What the exercise asks. Exactly the lines from the one containing "(368, 404) = (305, 327): red" to the final line below should be output, and no others.

(Scene edit records)

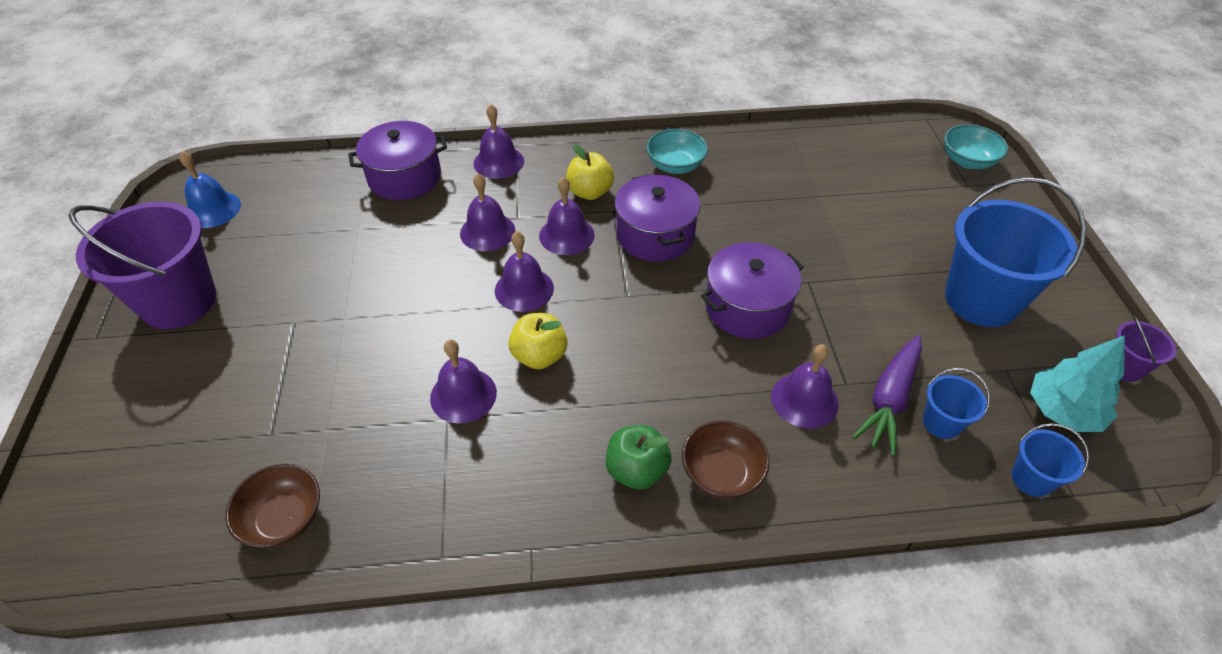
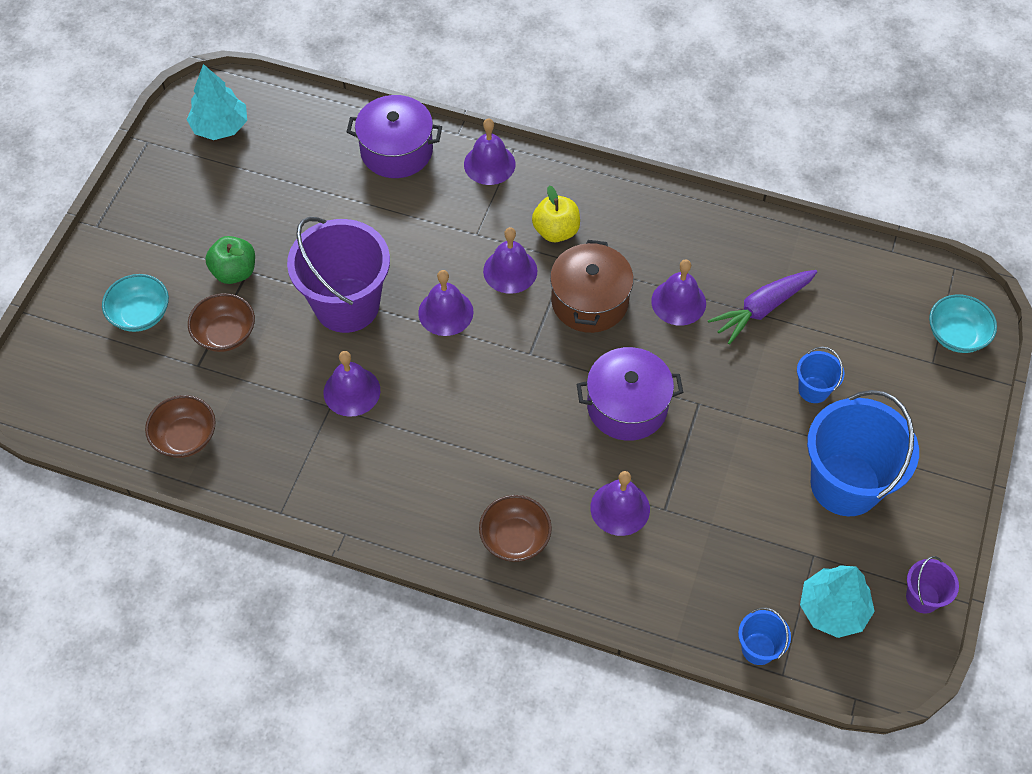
camera: 25 degrees right, 10 degrees up
(179, 302) = (167, 216): purple bucket -> purple bucket (347, 305)
(212, 209) = (220, 127): blue bell -> turquoise tree
(291, 390) = (225, 334): none -> brown bowl
(487, 231) = (443, 240): purple bell -> purple bell (678, 302)
(539, 356) = (427, 381): yellow apple -> none
(637, 470) = (452, 508): green apple -> green apple (234, 272)
(655, 235) = (589, 301): purple pot -> brown pot
(675, 166) = (654, 230): turquoise bowl -> turquoise bowl (140, 314)
(889, 399) = (691, 537): purple carrot -> purple carrot (762, 309)
(941, 423) = (720, 575): blue bucket -> blue bucket (813, 389)

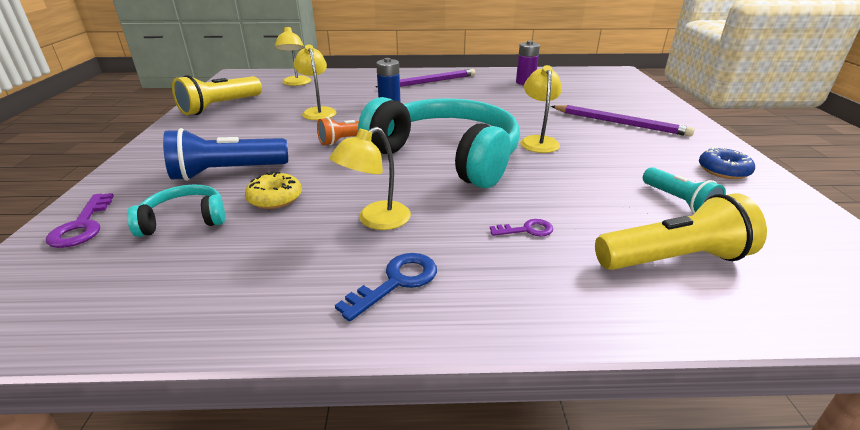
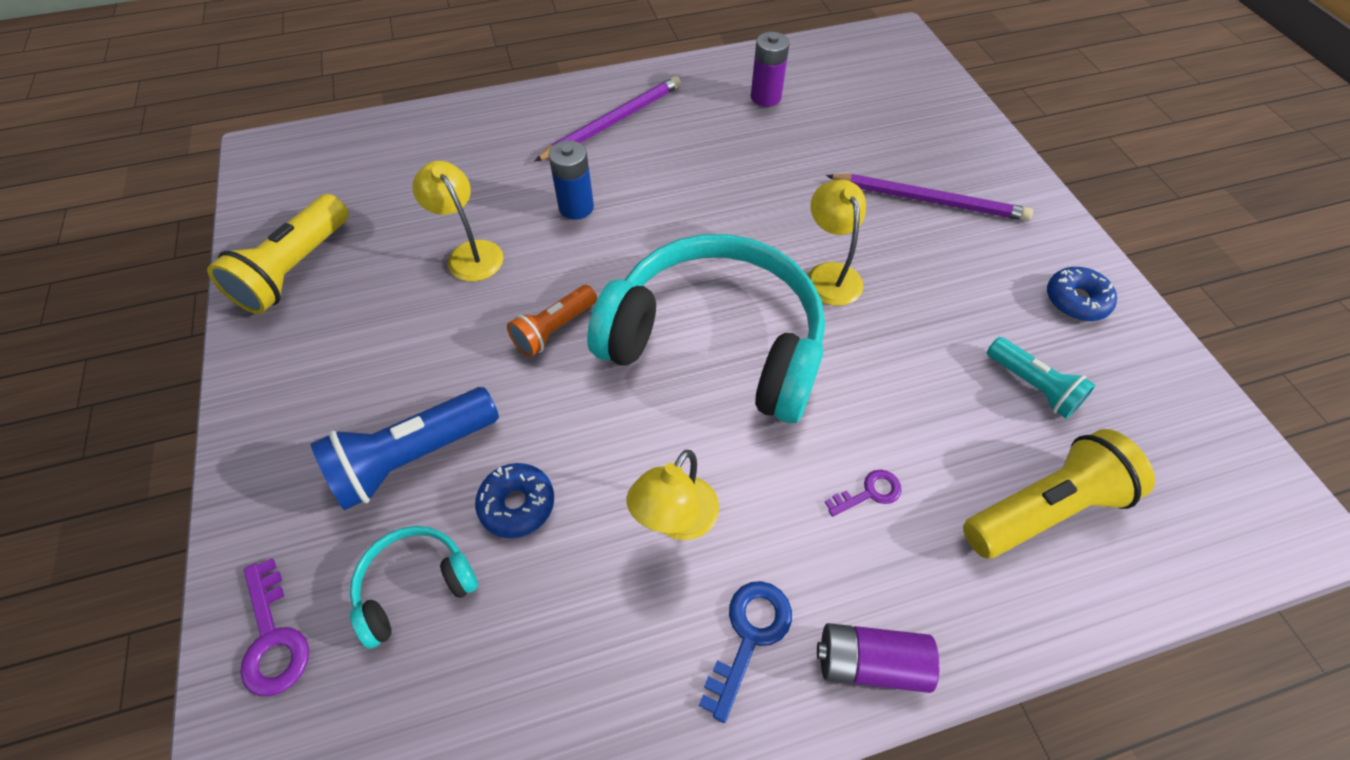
camera: 15 degrees left, 25 degrees up
(275, 198) = (517, 504): yellow donut -> blue donut
(296, 83) = (389, 166): yellow lamp -> none
(489, 313) = (870, 662): none -> purple battery

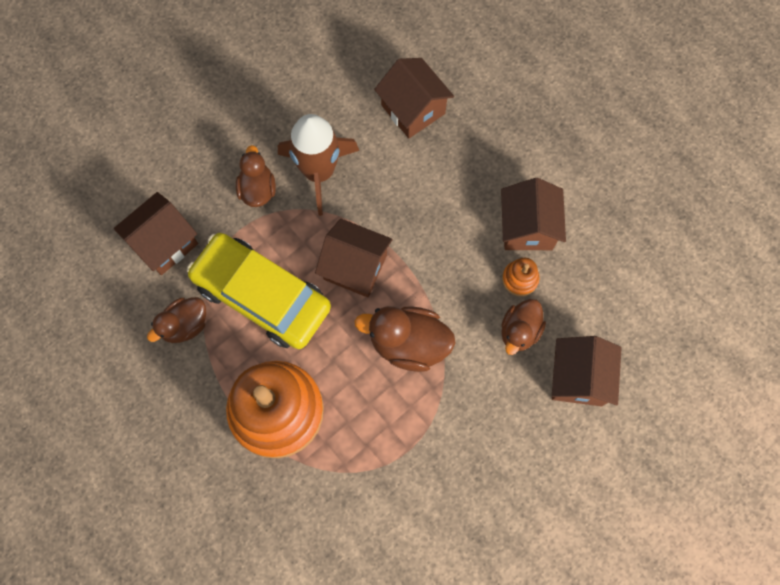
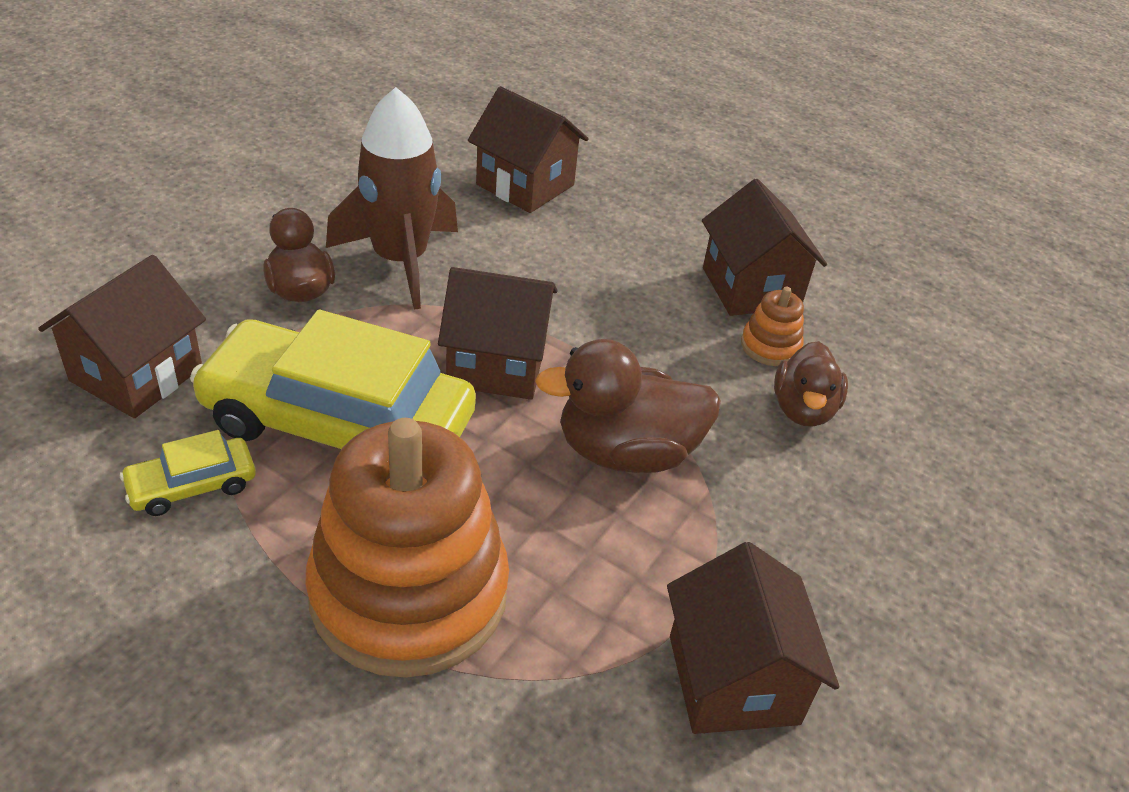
camera: 20 degrees left, 30 degrees down
(185, 325) = (192, 485): brown duck -> yellow car
(578, 378) = (929, 456): brown house -> brown house (733, 679)

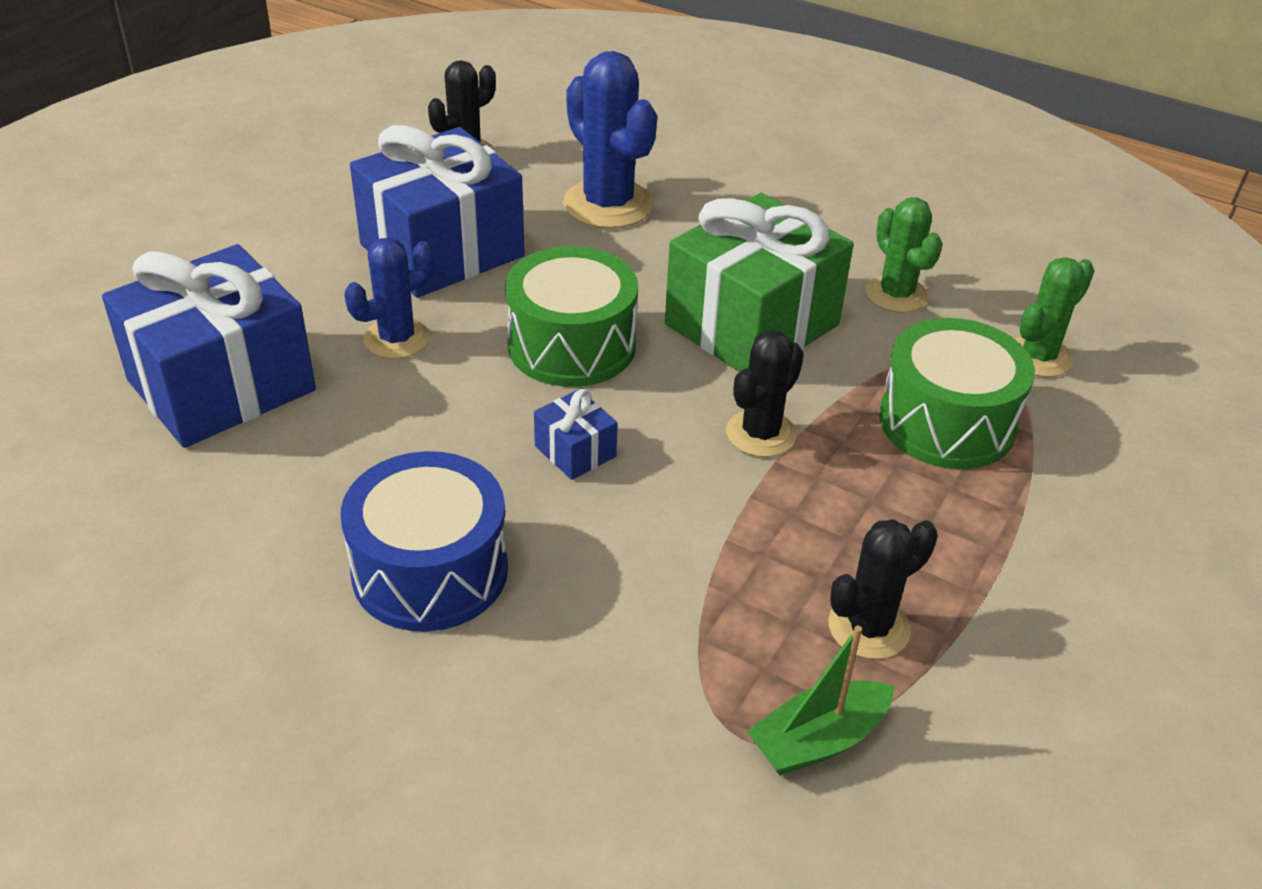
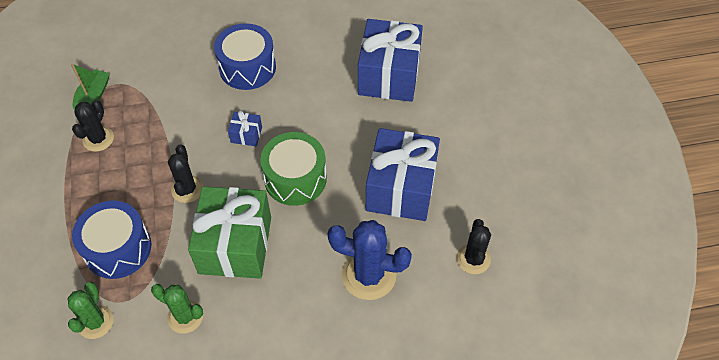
camera: 140 degrees right, 15 degrees up
(397, 339) = (360, 134): blue cactus -> none
(947, 422) = (118, 248): green drum -> blue drum

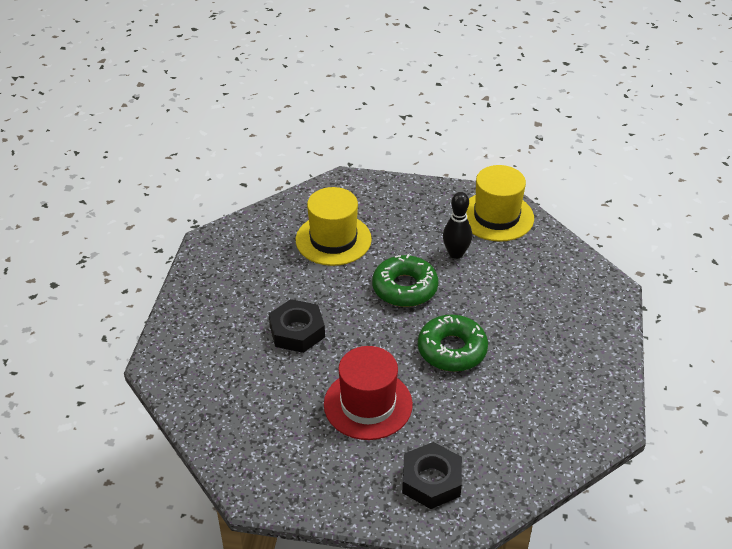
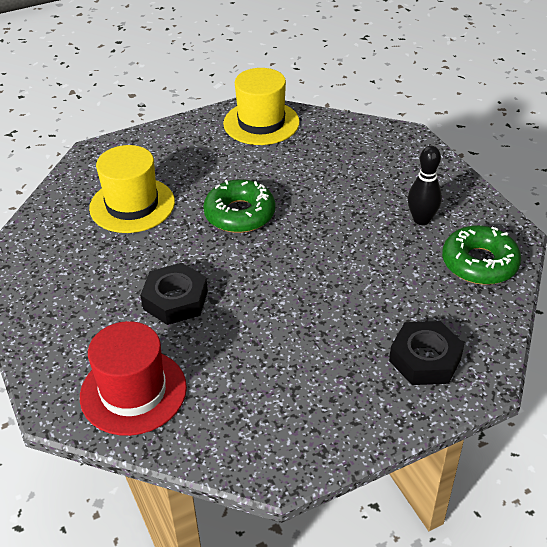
camera: 35 degrees left, 0 degrees up
(368, 404) = (305, 327): red hat -> red hat (133, 391)
(452, 350) = (331, 243): green donut -> green donut (479, 263)
(456, 253) = (256, 166): black bowling pin -> black bowling pin (421, 220)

Exercise solution.
(368, 404) = (305, 327): red hat -> red hat (133, 391)
(452, 350) = (331, 243): green donut -> green donut (479, 263)
(456, 253) = (256, 166): black bowling pin -> black bowling pin (421, 220)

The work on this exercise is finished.